WHAT YOU HAVE TO DO
Of all the lines below, return only those starting with the line holding "camera: 10 degrees right, 5 degrees down" and going on through the line holding "(725, 167) = (820, 303): green", exactly as written.

Top of THE DATA

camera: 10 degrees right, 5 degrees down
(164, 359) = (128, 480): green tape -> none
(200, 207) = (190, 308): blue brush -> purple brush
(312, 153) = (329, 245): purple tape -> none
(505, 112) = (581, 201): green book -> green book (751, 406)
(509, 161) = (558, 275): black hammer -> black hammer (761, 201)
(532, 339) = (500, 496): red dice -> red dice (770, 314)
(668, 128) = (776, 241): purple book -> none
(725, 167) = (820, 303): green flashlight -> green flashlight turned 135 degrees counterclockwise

Bottom of THE DATA
Top of THE DATA

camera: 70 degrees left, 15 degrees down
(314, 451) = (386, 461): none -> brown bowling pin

Bottom of THE DATA
Top of THE DATA

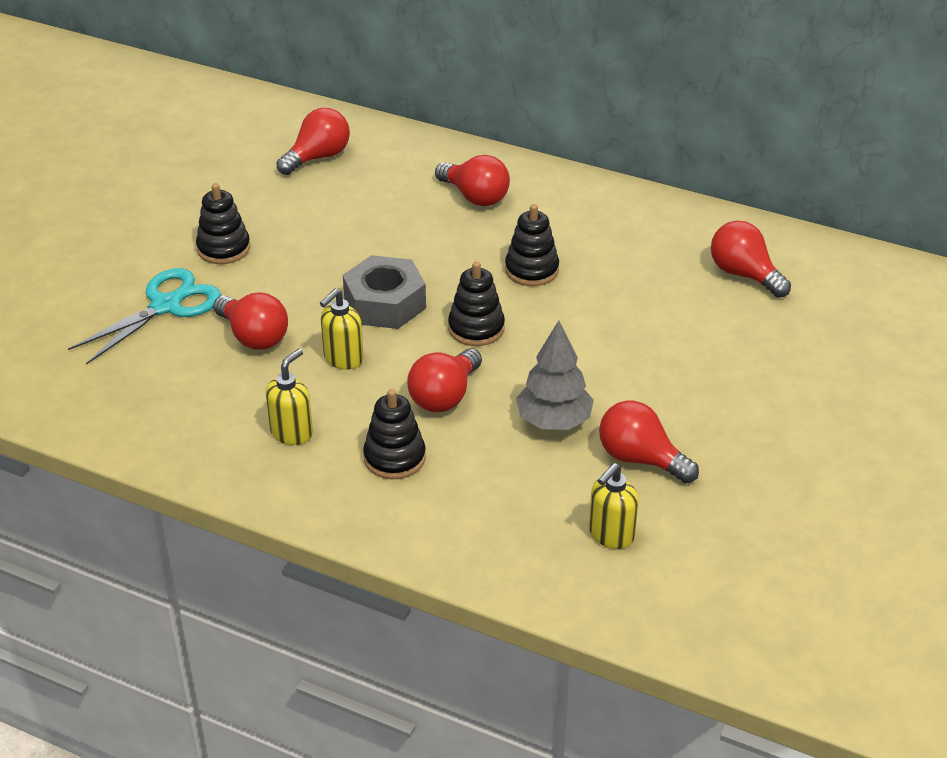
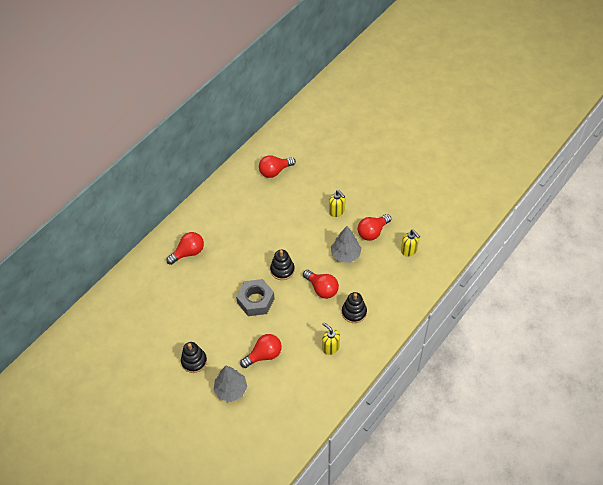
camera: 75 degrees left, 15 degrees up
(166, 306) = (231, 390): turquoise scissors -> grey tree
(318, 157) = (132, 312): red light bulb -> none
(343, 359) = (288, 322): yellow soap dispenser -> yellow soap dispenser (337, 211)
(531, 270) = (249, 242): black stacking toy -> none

Bottom of THE DATA

TASK OUTPUT
camera: 10 degrees right, 5 degrees down
(164, 359) = (128, 480): green tape -> none
(200, 207) = (190, 308): blue brush -> purple brush
(312, 153) = (329, 245): purple tape -> none
(505, 112) = (581, 201): green book -> green book (751, 406)
(509, 161) = (558, 275): black hammer -> black hammer (761, 201)
(532, 339) = (500, 496): red dice -> red dice (770, 314)
(668, 128) = (776, 241): purple book -> none
(725, 167) = (820, 303): green flashlight -> green flashlight turned 135 degrees counterclockwise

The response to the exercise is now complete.